- _Problem details_
With the pictures removed, write out the full listing below exactly.
___ Provided information
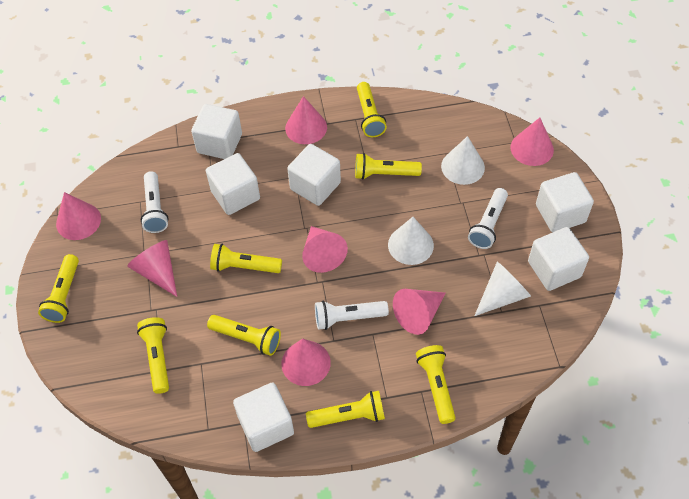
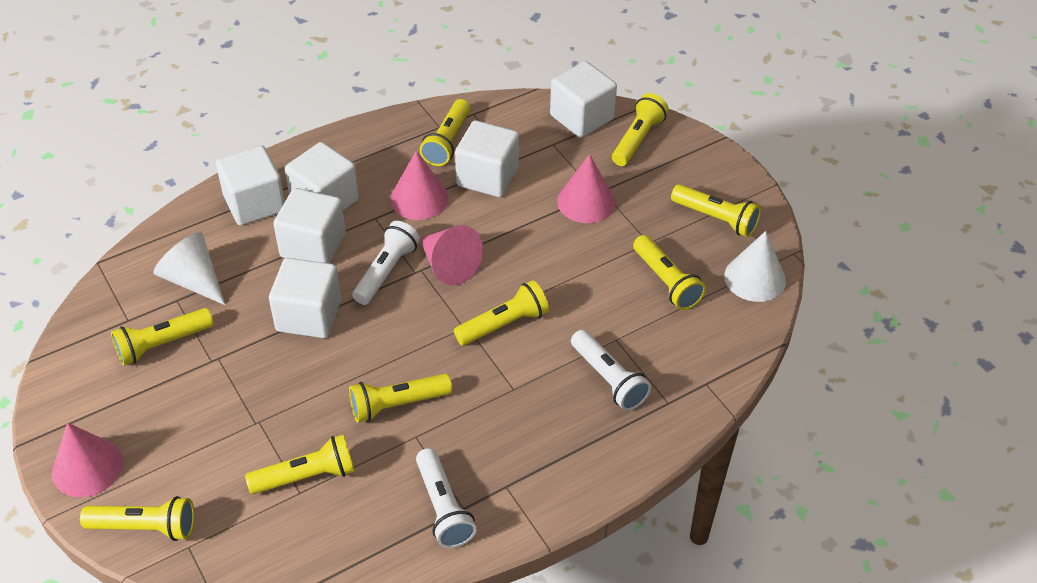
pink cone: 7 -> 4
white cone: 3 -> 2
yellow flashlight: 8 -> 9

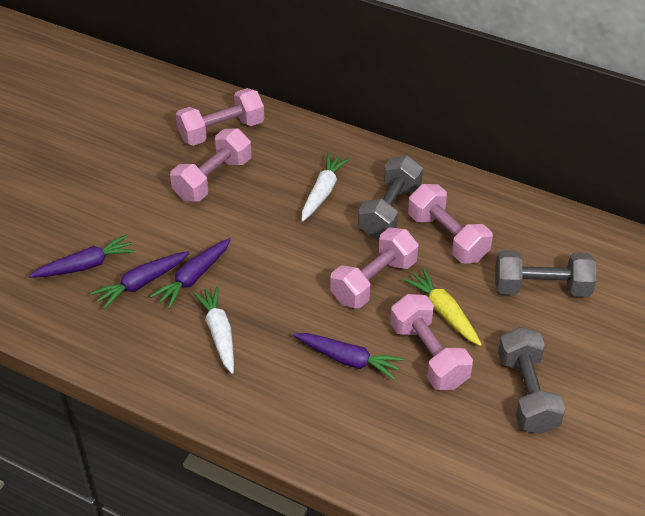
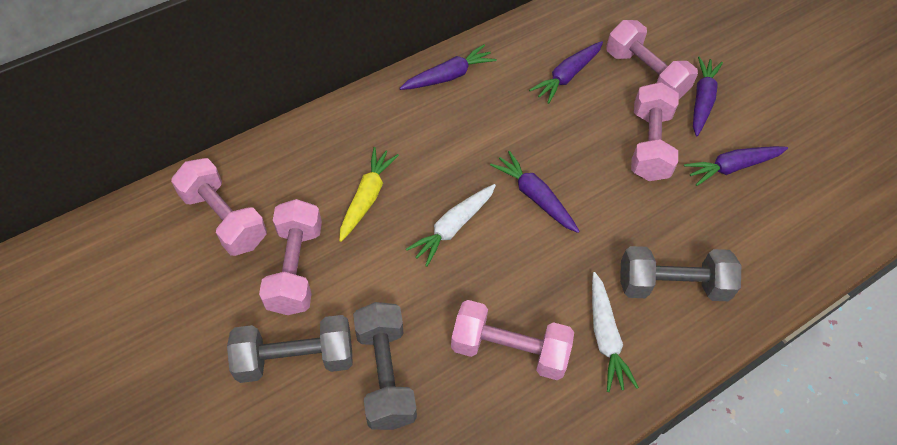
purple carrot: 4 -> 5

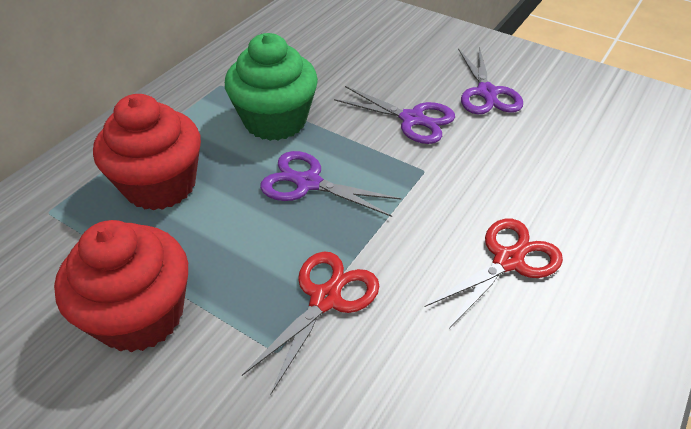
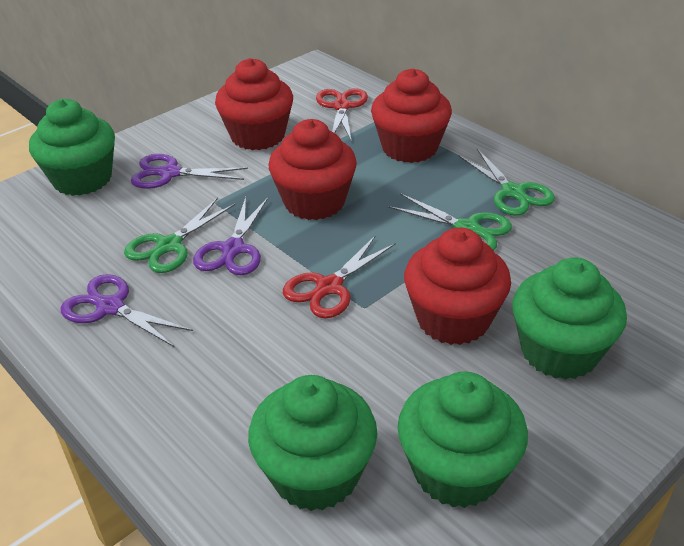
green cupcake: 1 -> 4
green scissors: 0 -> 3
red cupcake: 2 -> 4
______
- _Solution to this problem_
pink cone: 7 -> 4
white cone: 3 -> 2
yellow flashlight: 8 -> 9

purple carrot: 4 -> 5

green cupcake: 1 -> 4
green scissors: 0 -> 3
red cupcake: 2 -> 4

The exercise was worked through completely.